What you will do - Read through the data, and wherever a line holds the word "none", write that line out.

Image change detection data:
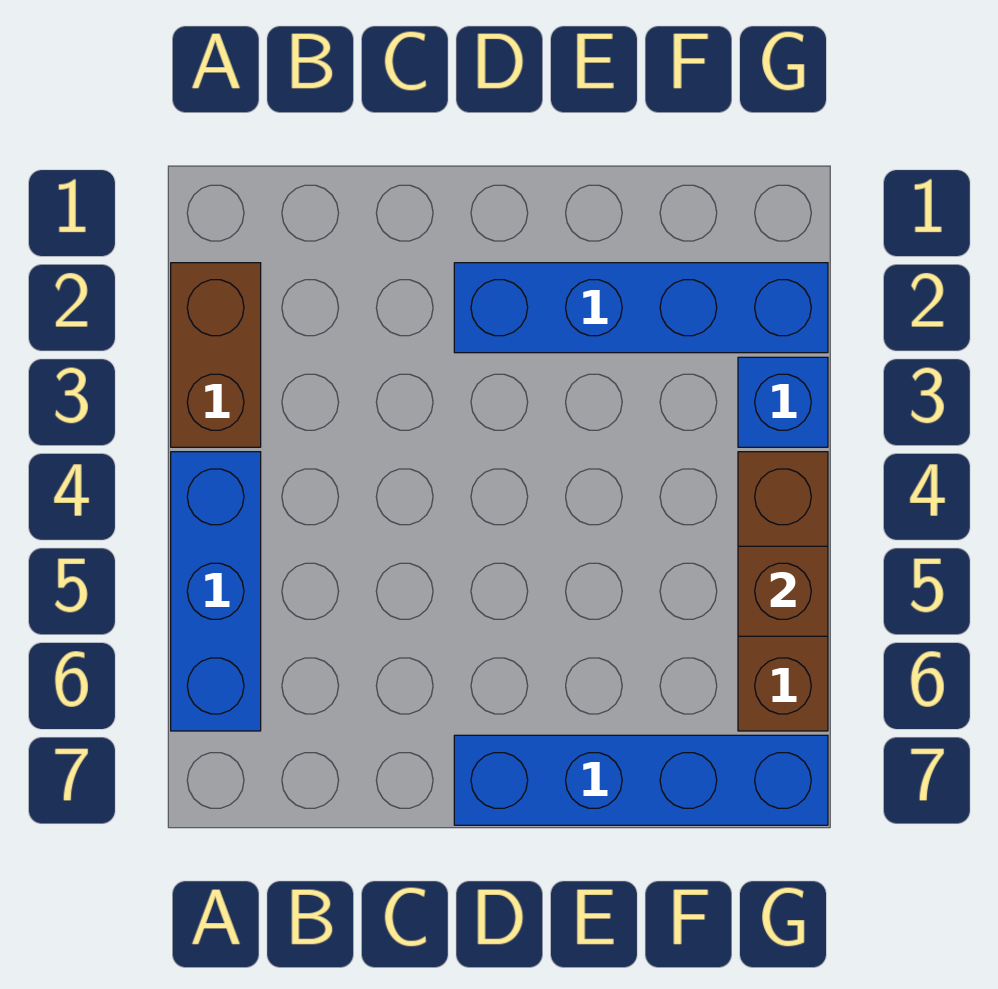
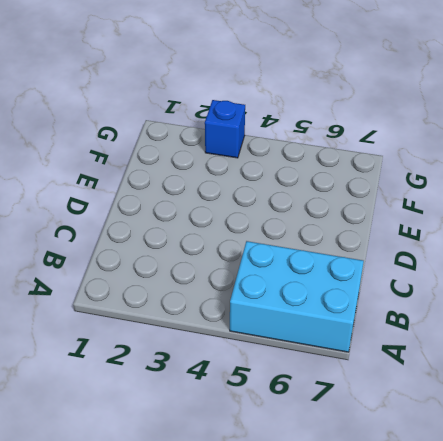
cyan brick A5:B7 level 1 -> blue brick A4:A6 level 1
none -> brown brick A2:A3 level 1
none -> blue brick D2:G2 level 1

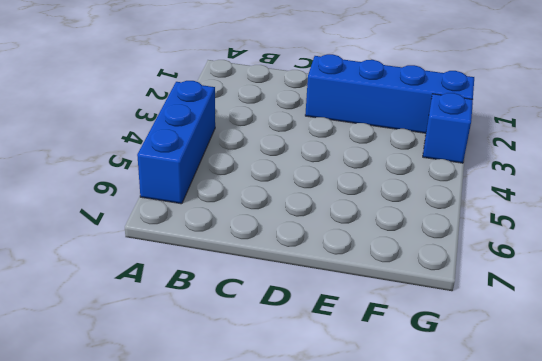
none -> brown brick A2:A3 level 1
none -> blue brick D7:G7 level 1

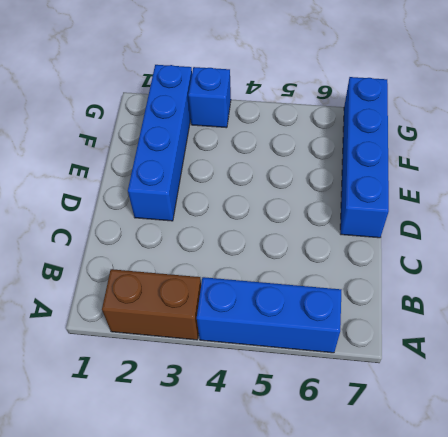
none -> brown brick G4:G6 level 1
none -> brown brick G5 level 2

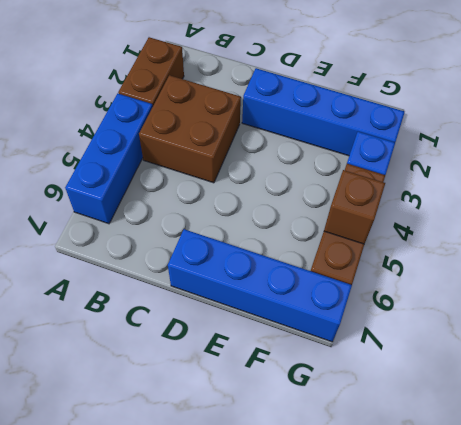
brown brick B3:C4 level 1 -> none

Response to the exercise -
none -> brown brick A2:A3 level 1
none -> blue brick D2:G2 level 1
none -> brown brick A2:A3 level 1
none -> blue brick D7:G7 level 1
none -> brown brick G4:G6 level 1
none -> brown brick G5 level 2
brown brick B3:C4 level 1 -> none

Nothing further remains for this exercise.